PROBLEM STATEMENT. Copy the lines below exactly, starting at the line that contains "CN105 pin 1: GND -> VIN" and stopping after the last line, and include no other lines.

[Entries taken from a collection]
****
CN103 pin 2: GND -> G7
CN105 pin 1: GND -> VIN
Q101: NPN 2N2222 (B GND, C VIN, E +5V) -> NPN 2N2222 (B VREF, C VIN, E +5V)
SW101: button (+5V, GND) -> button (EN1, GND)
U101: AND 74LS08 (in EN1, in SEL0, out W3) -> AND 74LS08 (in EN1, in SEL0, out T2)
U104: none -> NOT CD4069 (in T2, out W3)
****
ANSWER FOR THIS EXERCISE.
CN105 pin 1: GND -> VIN
Q101: NPN 2N2222 (B GND, C VIN, E +5V) -> NPN 2N2222 (B VREF, C VIN, E +5V)
SW101: button (+5V, GND) -> button (EN1, GND)
U101: AND 74LS08 (in EN1, in SEL0, out W3) -> AND 74LS08 (in EN1, in SEL0, out T2)
U104: none -> NOT CD4069 (in T2, out W3)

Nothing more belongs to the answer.